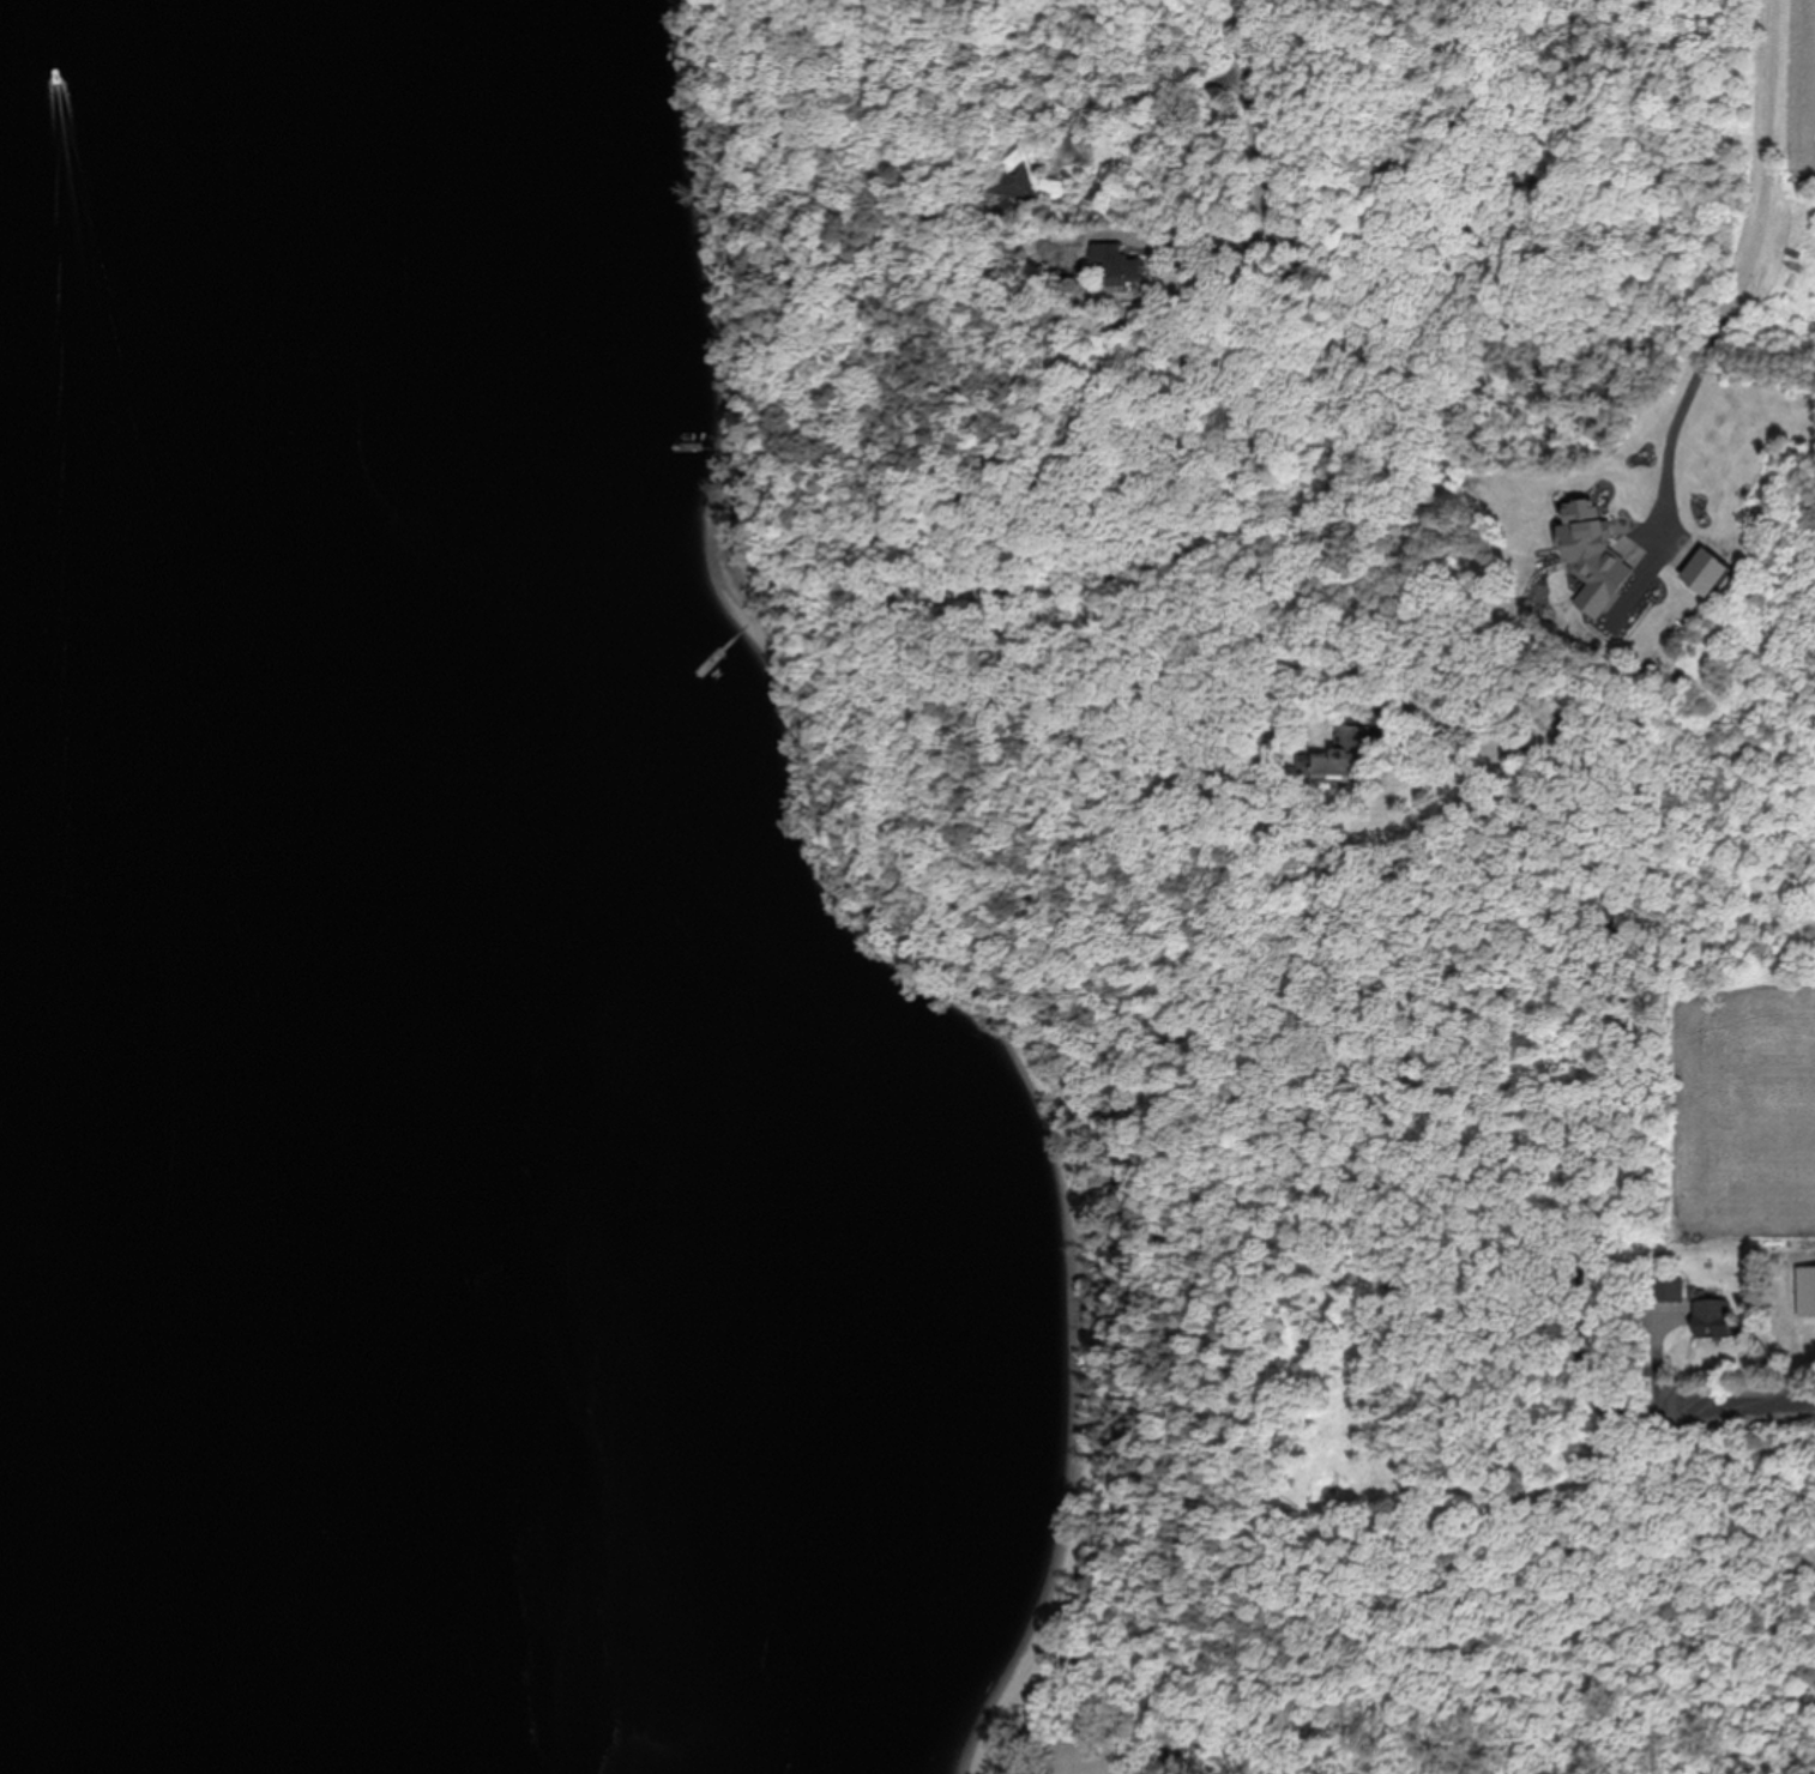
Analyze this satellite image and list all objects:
road: (1244, 34)
road: (1145, 94)
crop: (1770, 174)
building: (1032, 176)
road: (1261, 197)
building: (1123, 267)
road: (1741, 274)
building: (1351, 753)
river: (139, 889)
crop: (1738, 1108)
road: (1753, 1409)

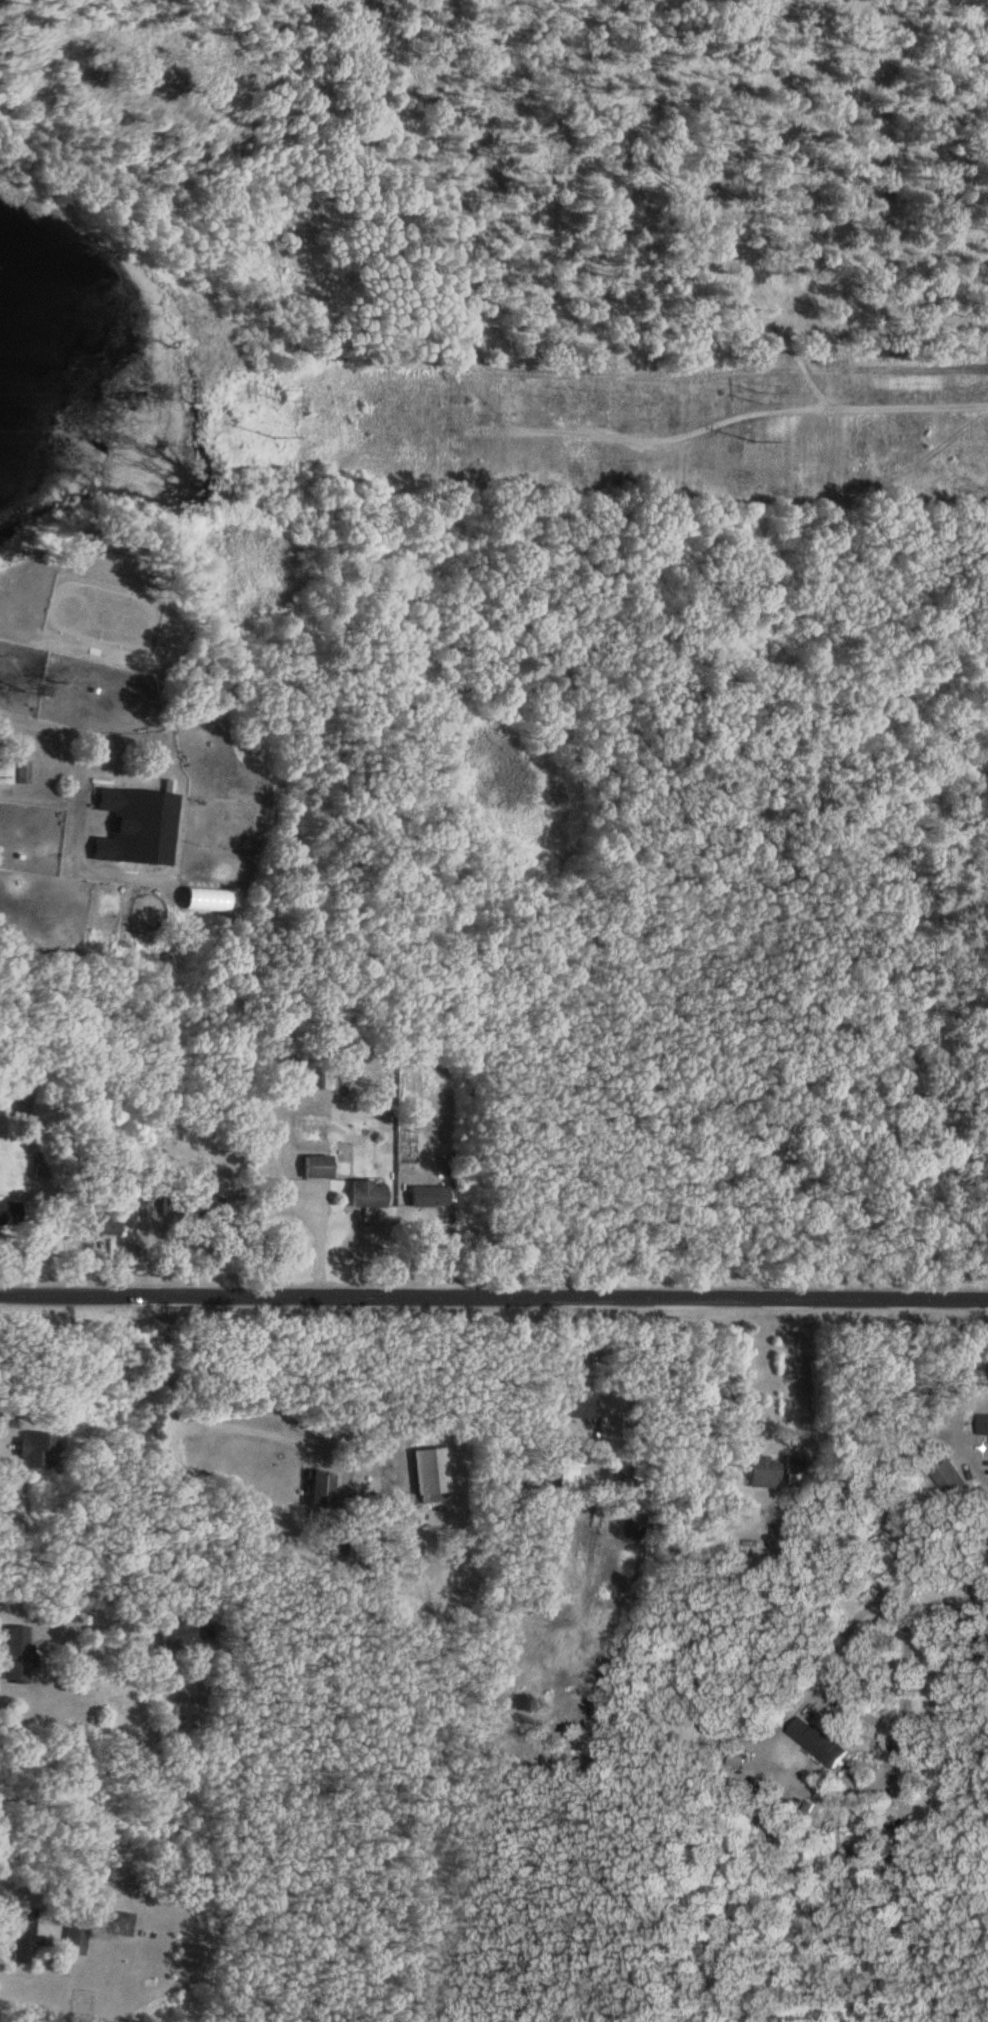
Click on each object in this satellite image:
power tower: (279, 394)
power tower: (759, 397)
power tower: (279, 437)
power tower: (758, 439)
road: (55, 730)
building: (21, 770)
building: (5, 771)
building: (135, 826)
building: (326, 1078)
building: (317, 1166)
building: (368, 1194)
building: (428, 1196)
building: (191, 1205)
building: (9, 1212)
building: (98, 1223)
road: (493, 1298)
road: (963, 1394)
building: (577, 1401)
building: (984, 1424)
road: (171, 1440)
building: (36, 1448)
road: (342, 1456)
road: (389, 1464)
building: (793, 1469)
building: (764, 1472)
building: (430, 1473)
building: (952, 1477)
building: (320, 1490)
road: (900, 1507)
building: (636, 1525)
building: (184, 1632)
building: (17, 1654)
building: (824, 1740)
road: (23, 1894)
building: (122, 1924)
building: (24, 1935)
building: (75, 1941)

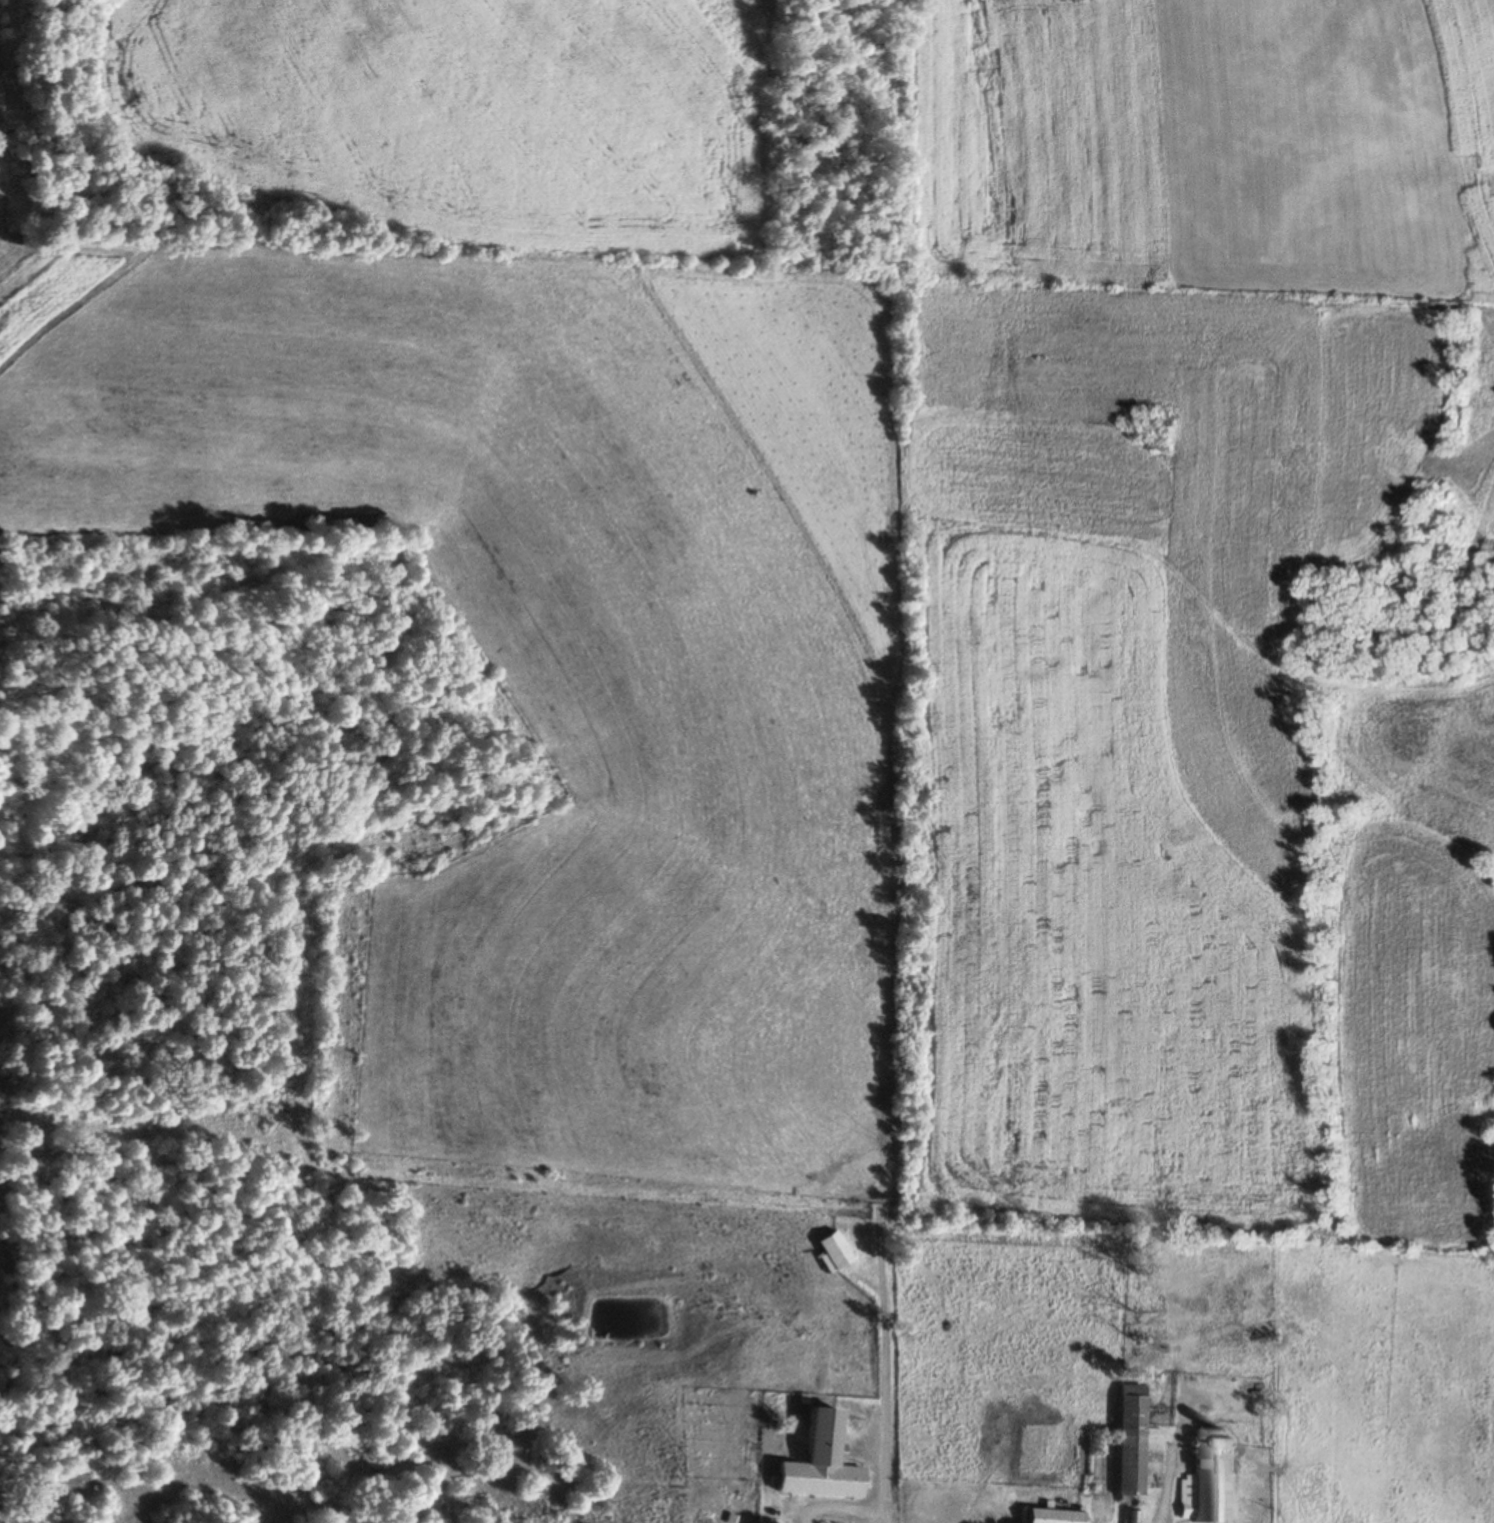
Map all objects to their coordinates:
building: (828, 1253)
building: (1124, 1441)
building: (816, 1462)
building: (1198, 1482)
building: (1048, 1517)
building: (1128, 1517)
road: (1043, 1521)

Assignment:
Repeat exactly, and only, the lines from the line containing "Map all objects" through the last line of the records above, both included.

Response box:
Map all objects to their coordinates:
building: (828, 1253)
building: (1124, 1441)
building: (816, 1462)
building: (1198, 1482)
building: (1048, 1517)
building: (1128, 1517)
road: (1043, 1521)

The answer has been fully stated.